Version comparison data:

■ ■ ■ ■ ■ ■ ■

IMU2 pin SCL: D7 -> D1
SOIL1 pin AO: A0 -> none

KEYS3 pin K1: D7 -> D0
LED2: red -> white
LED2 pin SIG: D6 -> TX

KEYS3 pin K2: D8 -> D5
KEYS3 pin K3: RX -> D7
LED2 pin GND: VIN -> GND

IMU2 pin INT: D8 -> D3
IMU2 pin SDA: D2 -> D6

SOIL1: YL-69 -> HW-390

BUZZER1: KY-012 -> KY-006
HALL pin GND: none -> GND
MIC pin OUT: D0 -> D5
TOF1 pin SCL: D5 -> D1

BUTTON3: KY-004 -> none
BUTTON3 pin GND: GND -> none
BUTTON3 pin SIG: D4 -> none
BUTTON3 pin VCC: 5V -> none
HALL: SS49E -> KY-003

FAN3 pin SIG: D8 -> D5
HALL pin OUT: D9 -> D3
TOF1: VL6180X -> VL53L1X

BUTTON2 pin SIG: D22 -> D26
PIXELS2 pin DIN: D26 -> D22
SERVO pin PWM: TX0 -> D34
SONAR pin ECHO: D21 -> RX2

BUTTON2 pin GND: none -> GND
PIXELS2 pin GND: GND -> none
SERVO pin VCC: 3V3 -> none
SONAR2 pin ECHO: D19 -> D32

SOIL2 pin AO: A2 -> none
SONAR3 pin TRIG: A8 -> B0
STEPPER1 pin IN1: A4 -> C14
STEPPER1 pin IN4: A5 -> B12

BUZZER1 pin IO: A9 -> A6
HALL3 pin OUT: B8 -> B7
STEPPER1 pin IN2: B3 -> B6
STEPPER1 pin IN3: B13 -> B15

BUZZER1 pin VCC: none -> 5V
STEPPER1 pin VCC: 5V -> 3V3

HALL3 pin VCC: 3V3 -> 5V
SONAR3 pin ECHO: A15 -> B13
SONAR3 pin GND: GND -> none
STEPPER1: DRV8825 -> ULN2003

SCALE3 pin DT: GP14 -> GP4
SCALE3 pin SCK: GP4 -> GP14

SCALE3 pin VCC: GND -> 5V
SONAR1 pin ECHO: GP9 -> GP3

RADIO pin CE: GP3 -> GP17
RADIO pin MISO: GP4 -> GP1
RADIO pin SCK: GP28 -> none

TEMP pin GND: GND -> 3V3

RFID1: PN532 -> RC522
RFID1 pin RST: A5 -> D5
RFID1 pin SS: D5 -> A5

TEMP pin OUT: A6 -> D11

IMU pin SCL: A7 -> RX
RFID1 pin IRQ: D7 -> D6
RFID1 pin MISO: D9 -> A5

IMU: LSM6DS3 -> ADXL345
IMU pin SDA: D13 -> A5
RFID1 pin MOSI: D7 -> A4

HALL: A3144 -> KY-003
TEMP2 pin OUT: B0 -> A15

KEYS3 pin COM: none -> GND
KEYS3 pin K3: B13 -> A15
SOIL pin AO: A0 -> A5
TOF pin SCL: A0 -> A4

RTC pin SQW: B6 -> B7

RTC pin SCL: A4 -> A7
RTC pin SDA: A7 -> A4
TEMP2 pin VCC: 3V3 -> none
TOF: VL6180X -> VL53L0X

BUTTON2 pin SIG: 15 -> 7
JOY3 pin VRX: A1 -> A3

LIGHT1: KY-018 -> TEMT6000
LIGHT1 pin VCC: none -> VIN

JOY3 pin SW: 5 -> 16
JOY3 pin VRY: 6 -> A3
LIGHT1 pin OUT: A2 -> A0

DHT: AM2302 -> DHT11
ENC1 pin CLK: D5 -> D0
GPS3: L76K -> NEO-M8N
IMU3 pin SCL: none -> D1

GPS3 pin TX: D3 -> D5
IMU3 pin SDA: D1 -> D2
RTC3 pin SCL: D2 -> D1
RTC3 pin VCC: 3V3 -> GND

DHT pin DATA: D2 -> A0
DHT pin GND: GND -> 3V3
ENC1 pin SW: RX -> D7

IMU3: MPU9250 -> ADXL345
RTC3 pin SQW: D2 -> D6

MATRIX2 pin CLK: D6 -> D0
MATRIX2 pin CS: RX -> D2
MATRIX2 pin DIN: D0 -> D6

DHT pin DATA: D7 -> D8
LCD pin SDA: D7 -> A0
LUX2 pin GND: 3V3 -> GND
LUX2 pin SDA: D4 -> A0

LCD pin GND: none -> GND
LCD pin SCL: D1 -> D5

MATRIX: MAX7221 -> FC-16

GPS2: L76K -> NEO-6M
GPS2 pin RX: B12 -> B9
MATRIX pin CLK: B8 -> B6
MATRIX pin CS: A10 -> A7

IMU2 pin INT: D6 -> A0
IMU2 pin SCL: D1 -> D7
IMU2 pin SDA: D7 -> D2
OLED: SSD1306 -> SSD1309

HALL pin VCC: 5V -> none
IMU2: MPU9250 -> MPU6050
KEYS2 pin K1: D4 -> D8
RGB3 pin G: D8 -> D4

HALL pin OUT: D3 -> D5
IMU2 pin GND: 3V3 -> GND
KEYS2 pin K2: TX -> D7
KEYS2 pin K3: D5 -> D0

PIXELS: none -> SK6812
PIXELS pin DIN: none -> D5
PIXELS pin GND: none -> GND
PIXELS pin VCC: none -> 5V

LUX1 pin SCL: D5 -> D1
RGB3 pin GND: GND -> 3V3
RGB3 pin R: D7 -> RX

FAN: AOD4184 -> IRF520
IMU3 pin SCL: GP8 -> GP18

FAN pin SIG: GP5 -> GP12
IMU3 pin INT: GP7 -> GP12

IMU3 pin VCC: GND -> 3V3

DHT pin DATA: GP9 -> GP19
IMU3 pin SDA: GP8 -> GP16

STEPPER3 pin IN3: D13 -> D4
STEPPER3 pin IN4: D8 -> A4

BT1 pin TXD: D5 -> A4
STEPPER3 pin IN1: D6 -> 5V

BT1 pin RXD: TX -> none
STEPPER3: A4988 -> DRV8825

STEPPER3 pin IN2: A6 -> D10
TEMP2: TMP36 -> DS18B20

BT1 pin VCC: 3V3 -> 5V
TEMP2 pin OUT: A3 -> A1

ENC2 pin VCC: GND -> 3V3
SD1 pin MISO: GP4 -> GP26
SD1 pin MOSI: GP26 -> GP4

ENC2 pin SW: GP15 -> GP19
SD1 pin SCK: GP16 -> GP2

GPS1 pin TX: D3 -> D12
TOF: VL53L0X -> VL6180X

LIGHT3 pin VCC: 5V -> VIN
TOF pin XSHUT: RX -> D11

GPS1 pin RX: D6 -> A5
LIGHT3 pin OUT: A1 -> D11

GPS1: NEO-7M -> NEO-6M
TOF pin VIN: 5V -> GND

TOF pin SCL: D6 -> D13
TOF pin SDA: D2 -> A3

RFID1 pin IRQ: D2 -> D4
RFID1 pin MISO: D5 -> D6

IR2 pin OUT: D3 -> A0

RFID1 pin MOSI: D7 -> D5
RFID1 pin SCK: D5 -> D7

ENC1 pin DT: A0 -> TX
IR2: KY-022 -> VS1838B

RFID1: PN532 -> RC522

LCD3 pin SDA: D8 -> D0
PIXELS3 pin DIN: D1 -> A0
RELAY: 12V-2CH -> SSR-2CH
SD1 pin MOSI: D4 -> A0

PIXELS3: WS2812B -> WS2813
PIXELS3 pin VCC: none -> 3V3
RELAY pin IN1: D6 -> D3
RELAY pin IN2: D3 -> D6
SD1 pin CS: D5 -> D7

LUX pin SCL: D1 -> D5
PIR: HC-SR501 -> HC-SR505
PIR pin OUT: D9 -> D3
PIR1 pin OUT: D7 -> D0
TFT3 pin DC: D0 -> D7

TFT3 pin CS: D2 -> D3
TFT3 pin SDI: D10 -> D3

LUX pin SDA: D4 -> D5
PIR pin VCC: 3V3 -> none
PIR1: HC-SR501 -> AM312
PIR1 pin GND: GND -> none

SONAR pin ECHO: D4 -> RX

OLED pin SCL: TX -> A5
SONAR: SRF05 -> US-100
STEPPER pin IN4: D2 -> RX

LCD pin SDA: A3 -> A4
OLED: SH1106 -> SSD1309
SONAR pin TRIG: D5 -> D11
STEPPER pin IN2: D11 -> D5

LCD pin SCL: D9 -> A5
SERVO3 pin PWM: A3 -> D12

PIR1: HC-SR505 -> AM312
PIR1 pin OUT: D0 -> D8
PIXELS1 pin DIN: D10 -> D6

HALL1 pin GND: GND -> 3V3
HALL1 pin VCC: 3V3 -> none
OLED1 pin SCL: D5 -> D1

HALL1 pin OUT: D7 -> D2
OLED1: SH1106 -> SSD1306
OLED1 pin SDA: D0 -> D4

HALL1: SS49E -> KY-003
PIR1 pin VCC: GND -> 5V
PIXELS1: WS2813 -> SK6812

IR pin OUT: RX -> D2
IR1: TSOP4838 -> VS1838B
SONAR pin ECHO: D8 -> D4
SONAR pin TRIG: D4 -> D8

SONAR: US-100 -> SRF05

■ ■ ■ ■ ■ ■ ■

## PROBLEM DESCRIPTION
Copy the lines of the data above exactly as written, beginning with the line containing "TOF: VL6180X -> VL53L0X" and ending with the line containing "GPS1 pin TX: D3 -> D12", and leave out all other lines.

## TASK SOLUTION
TOF: VL6180X -> VL53L0X

BUTTON2 pin SIG: 15 -> 7
JOY3 pin VRX: A1 -> A3

LIGHT1: KY-018 -> TEMT6000
LIGHT1 pin VCC: none -> VIN

JOY3 pin SW: 5 -> 16
JOY3 pin VRY: 6 -> A3
LIGHT1 pin OUT: A2 -> A0

DHT: AM2302 -> DHT11
ENC1 pin CLK: D5 -> D0
GPS3: L76K -> NEO-M8N
IMU3 pin SCL: none -> D1

GPS3 pin TX: D3 -> D5
IMU3 pin SDA: D1 -> D2
RTC3 pin SCL: D2 -> D1
RTC3 pin VCC: 3V3 -> GND

DHT pin DATA: D2 -> A0
DHT pin GND: GND -> 3V3
ENC1 pin SW: RX -> D7

IMU3: MPU9250 -> ADXL345
RTC3 pin SQW: D2 -> D6

MATRIX2 pin CLK: D6 -> D0
MATRIX2 pin CS: RX -> D2
MATRIX2 pin DIN: D0 -> D6

DHT pin DATA: D7 -> D8
LCD pin SDA: D7 -> A0
LUX2 pin GND: 3V3 -> GND
LUX2 pin SDA: D4 -> A0

LCD pin GND: none -> GND
LCD pin SCL: D1 -> D5

MATRIX: MAX7221 -> FC-16

GPS2: L76K -> NEO-6M
GPS2 pin RX: B12 -> B9
MATRIX pin CLK: B8 -> B6
MATRIX pin CS: A10 -> A7

IMU2 pin INT: D6 -> A0
IMU2 pin SCL: D1 -> D7
IMU2 pin SDA: D7 -> D2
OLED: SSD1306 -> SSD1309

HALL pin VCC: 5V -> none
IMU2: MPU9250 -> MPU6050
KEYS2 pin K1: D4 -> D8
RGB3 pin G: D8 -> D4

HALL pin OUT: D3 -> D5
IMU2 pin GND: 3V3 -> GND
KEYS2 pin K2: TX -> D7
KEYS2 pin K3: D5 -> D0

PIXELS: none -> SK6812
PIXELS pin DIN: none -> D5
PIXELS pin GND: none -> GND
PIXELS pin VCC: none -> 5V

LUX1 pin SCL: D5 -> D1
RGB3 pin GND: GND -> 3V3
RGB3 pin R: D7 -> RX

FAN: AOD4184 -> IRF520
IMU3 pin SCL: GP8 -> GP18

FAN pin SIG: GP5 -> GP12
IMU3 pin INT: GP7 -> GP12

IMU3 pin VCC: GND -> 3V3

DHT pin DATA: GP9 -> GP19
IMU3 pin SDA: GP8 -> GP16

STEPPER3 pin IN3: D13 -> D4
STEPPER3 pin IN4: D8 -> A4

BT1 pin TXD: D5 -> A4
STEPPER3 pin IN1: D6 -> 5V

BT1 pin RXD: TX -> none
STEPPER3: A4988 -> DRV8825

STEPPER3 pin IN2: A6 -> D10
TEMP2: TMP36 -> DS18B20

BT1 pin VCC: 3V3 -> 5V
TEMP2 pin OUT: A3 -> A1

ENC2 pin VCC: GND -> 3V3
SD1 pin MISO: GP4 -> GP26
SD1 pin MOSI: GP26 -> GP4

ENC2 pin SW: GP15 -> GP19
SD1 pin SCK: GP16 -> GP2

GPS1 pin TX: D3 -> D12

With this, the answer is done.